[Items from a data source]
===

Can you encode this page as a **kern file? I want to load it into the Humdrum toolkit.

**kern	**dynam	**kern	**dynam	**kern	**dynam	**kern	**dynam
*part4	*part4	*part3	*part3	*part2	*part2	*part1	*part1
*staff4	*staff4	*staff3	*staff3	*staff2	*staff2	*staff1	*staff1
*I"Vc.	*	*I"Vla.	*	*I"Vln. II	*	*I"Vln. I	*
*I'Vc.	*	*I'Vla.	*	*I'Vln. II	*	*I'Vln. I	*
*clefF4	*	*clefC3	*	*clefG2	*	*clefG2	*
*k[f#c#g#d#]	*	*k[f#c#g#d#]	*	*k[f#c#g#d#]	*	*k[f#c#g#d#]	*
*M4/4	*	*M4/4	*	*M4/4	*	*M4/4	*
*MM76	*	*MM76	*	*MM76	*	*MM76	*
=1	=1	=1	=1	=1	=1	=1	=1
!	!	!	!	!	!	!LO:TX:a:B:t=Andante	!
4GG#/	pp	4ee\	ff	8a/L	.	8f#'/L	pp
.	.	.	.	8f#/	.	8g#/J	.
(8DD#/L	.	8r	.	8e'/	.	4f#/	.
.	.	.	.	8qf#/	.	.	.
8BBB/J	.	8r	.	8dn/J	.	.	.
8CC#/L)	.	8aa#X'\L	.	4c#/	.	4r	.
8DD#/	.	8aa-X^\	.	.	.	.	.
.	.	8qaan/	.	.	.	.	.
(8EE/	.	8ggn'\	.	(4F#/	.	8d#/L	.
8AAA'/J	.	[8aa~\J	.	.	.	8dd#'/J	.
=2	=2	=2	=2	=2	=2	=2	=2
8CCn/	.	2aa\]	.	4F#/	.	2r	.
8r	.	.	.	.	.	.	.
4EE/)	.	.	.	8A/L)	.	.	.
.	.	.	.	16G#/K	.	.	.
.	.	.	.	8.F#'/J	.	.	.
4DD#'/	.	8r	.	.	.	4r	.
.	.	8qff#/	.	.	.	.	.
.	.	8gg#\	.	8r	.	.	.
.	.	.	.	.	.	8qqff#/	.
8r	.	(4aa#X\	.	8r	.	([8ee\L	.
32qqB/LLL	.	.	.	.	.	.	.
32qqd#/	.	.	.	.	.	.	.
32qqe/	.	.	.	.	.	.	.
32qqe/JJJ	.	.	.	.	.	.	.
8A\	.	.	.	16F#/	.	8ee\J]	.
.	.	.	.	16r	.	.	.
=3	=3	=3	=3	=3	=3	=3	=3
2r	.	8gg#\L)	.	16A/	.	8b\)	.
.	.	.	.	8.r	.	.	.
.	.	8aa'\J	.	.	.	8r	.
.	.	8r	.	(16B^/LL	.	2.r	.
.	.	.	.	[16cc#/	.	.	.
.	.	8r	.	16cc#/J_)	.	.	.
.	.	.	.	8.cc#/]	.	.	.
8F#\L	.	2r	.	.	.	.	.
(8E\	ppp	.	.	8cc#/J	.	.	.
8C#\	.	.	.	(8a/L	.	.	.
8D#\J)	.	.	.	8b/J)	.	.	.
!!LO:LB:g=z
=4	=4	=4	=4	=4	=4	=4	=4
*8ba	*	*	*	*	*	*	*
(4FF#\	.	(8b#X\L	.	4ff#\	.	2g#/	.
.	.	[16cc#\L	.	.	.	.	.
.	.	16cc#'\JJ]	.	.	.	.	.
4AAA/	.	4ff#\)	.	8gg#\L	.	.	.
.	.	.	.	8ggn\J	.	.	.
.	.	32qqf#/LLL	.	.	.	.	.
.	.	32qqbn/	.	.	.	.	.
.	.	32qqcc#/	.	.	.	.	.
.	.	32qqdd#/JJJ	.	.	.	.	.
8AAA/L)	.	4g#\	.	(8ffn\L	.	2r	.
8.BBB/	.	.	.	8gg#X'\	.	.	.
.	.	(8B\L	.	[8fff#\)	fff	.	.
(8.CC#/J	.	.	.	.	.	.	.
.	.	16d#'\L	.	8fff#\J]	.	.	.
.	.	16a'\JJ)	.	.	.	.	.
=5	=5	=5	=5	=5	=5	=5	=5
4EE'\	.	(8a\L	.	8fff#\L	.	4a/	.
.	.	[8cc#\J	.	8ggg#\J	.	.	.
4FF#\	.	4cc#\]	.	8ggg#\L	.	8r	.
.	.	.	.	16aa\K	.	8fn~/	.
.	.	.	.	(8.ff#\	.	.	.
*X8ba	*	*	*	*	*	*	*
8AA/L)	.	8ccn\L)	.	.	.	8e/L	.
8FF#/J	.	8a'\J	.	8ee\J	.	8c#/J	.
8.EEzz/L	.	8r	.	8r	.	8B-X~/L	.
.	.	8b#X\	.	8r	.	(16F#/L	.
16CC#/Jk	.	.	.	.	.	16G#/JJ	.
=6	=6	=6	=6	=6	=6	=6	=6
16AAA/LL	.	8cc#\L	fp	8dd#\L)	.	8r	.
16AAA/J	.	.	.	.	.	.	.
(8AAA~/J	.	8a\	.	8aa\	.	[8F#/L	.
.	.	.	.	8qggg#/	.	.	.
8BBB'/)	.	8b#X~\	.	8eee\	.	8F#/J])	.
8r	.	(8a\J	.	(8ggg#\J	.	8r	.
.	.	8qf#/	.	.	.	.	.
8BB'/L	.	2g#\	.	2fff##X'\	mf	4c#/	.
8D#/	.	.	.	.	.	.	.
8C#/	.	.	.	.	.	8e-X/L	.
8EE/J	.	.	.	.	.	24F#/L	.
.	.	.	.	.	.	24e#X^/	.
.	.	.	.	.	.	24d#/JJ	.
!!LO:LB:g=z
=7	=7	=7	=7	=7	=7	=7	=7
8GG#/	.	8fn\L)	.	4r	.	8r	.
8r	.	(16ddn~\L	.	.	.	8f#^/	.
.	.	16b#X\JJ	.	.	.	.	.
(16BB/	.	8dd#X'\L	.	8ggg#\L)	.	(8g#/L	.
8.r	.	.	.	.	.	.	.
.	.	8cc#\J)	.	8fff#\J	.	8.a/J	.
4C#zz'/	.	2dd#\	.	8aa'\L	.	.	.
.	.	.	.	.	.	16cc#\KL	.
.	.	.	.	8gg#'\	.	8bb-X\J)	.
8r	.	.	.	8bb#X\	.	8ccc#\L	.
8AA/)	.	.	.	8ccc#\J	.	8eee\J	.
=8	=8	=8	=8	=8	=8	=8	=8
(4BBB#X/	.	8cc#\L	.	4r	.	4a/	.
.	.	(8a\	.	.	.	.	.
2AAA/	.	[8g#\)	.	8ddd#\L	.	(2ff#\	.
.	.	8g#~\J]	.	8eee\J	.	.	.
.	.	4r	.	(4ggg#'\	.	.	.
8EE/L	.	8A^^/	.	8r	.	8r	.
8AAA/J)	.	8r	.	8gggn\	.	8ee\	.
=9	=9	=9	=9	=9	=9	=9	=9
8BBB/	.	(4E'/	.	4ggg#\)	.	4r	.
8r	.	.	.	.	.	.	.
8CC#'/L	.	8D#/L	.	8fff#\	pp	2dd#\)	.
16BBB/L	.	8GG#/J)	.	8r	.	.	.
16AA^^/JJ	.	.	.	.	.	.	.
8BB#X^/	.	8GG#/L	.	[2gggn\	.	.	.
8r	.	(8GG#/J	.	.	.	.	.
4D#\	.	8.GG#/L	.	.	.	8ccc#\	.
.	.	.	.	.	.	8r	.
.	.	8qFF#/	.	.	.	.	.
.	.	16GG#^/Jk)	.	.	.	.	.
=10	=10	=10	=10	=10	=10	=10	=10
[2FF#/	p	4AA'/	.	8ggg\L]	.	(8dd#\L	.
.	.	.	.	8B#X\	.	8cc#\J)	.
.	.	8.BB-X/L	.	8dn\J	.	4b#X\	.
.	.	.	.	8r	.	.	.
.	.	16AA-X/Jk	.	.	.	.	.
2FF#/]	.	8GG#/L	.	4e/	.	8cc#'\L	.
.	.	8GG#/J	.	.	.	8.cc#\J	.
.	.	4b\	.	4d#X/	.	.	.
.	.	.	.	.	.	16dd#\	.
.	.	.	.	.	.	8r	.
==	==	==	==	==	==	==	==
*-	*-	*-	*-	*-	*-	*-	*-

===

Copy out each line above that contains the string "kern".

◆ **COMPLETE ANSWER**
Can you encode this page as a **kern file? I want to load it into the Humdrum toolkit.
**kern	**dynam	**kern	**dynam	**kern	**dynam	**kern	**dynam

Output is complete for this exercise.